**Information provided**
====================

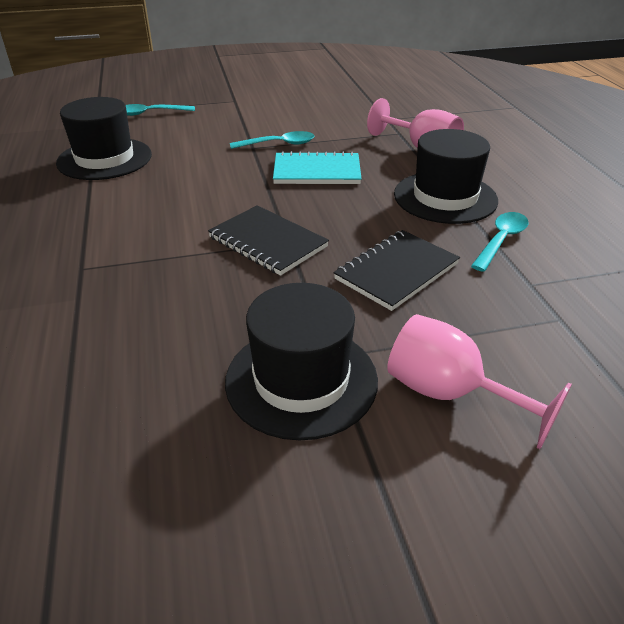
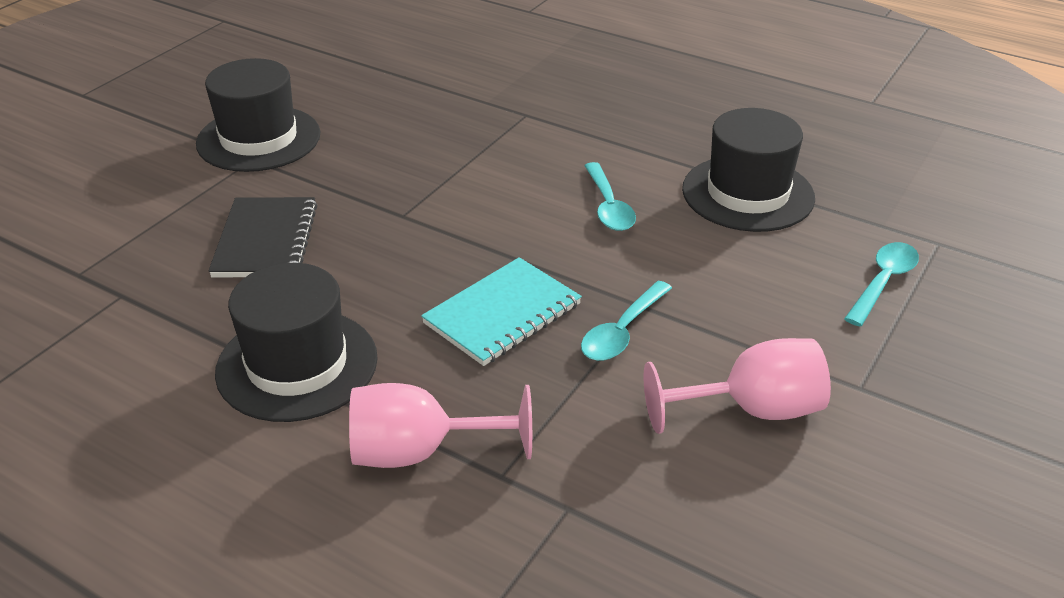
camera: 135 degrees right, 0 degrees up
(268, 242) = (419, 205): black notebook -> none
(450, 394) = (146, 178): pink goblet -> pink goblet (752, 410)
(501, 240) = (181, 333): turquoise spoon -> turquoise spoon (609, 206)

====================

**Exercise prompt**
Set down the line that contains "(450, 394) = (146, 178): pink" exactly. Do the same for each later line of the data, through the end, and add nothing.

**Written solution**
(450, 394) = (146, 178): pink goblet -> pink goblet (752, 410)
(501, 240) = (181, 333): turquoise spoon -> turquoise spoon (609, 206)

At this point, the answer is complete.